* _Task brief_
An exact copy of each line below is needed, with no images in it.

[Spatial object tracking data]
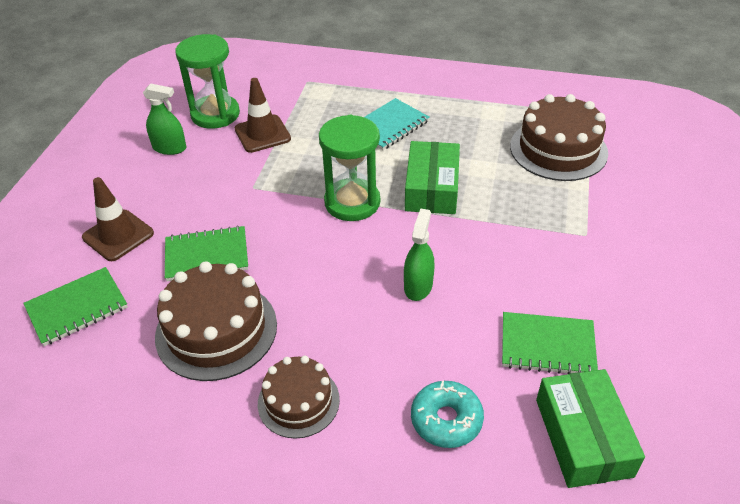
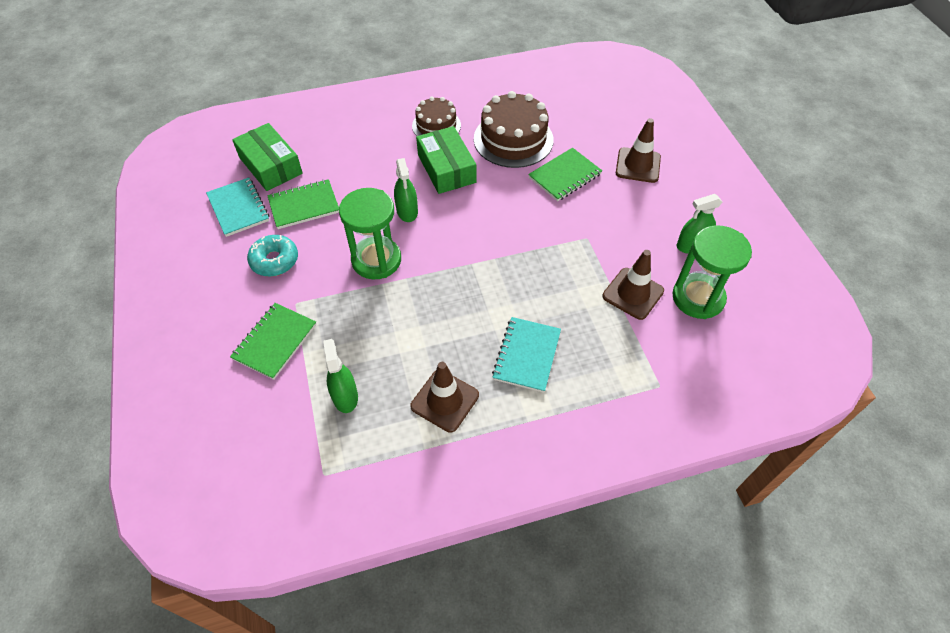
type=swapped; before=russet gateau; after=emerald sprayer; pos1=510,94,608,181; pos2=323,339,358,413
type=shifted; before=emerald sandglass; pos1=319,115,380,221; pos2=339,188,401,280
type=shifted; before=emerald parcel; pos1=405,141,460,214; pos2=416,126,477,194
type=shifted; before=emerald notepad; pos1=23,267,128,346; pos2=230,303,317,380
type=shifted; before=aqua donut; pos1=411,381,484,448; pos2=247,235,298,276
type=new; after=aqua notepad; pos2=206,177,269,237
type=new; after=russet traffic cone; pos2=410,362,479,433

* _Problem solution_
type=swapped; before=russet gateau; after=emerald sprayer; pos1=510,94,608,181; pos2=323,339,358,413
type=shifted; before=emerald sandglass; pos1=319,115,380,221; pos2=339,188,401,280
type=shifted; before=emerald parcel; pos1=405,141,460,214; pos2=416,126,477,194
type=shifted; before=emerald notepad; pos1=23,267,128,346; pos2=230,303,317,380
type=shifted; before=aqua donut; pos1=411,381,484,448; pos2=247,235,298,276
type=new; after=aqua notepad; pos2=206,177,269,237
type=new; after=russet traffic cone; pos2=410,362,479,433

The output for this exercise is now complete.